**What the exercise asks:**
Go through the data below and gather each line containing "yellow".

**Given records:**

..........

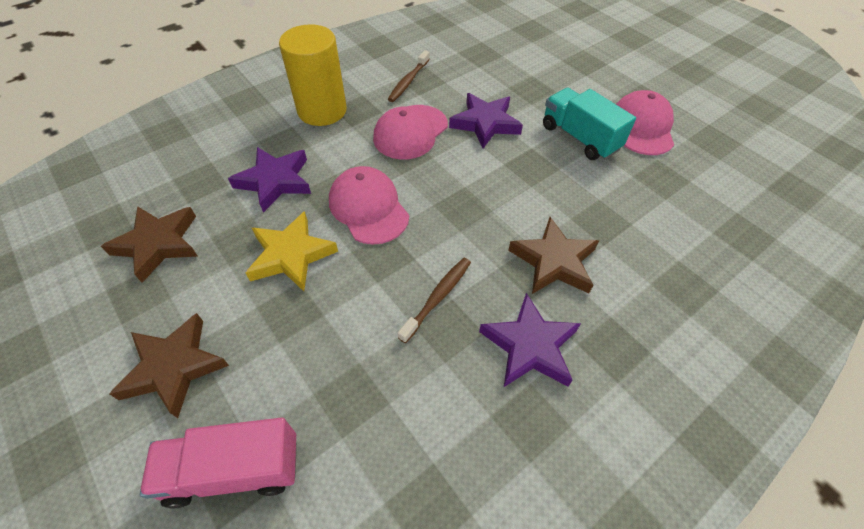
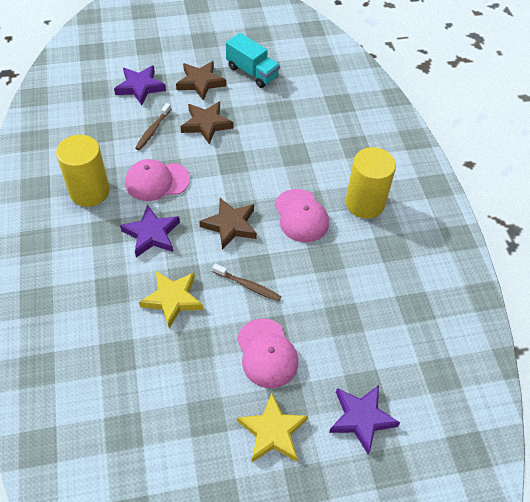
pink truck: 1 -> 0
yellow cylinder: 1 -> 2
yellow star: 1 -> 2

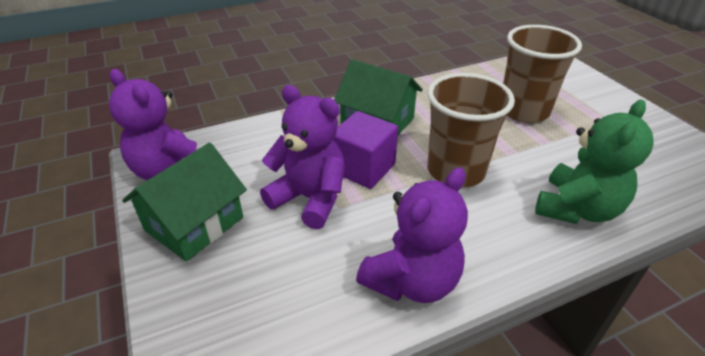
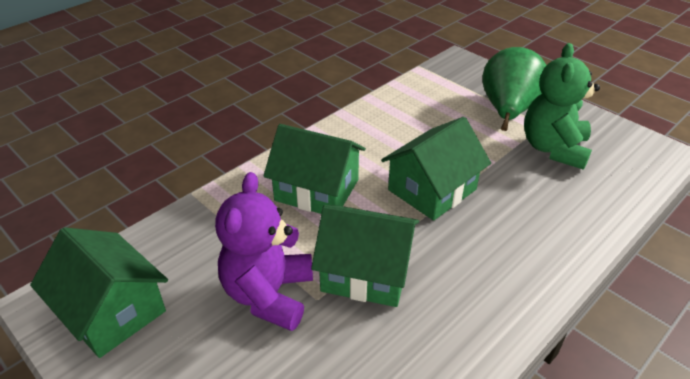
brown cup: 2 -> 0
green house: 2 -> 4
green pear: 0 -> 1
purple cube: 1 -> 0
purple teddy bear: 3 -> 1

..........

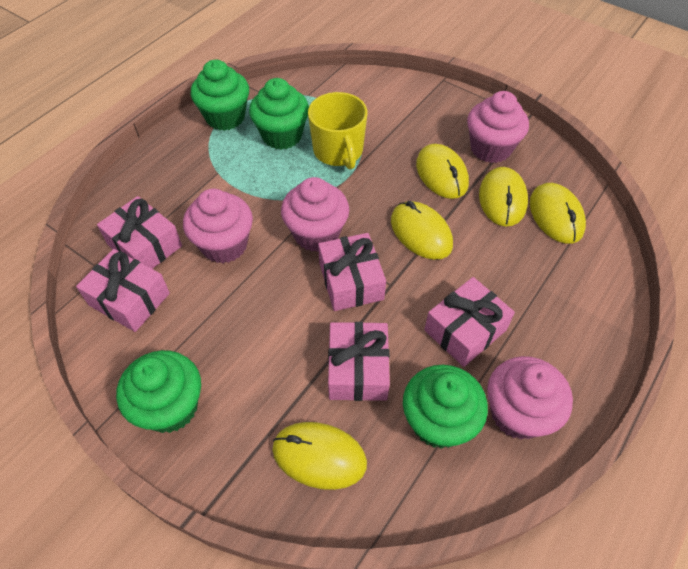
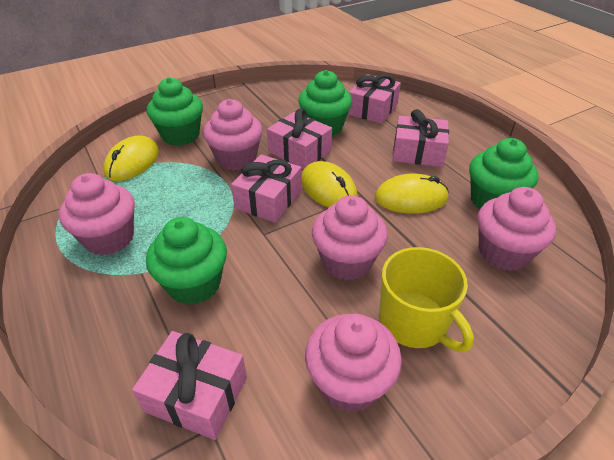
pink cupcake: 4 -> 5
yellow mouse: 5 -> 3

..........

**Task answer:**
yellow cylinder: 1 -> 2
yellow star: 1 -> 2
yellow mouse: 5 -> 3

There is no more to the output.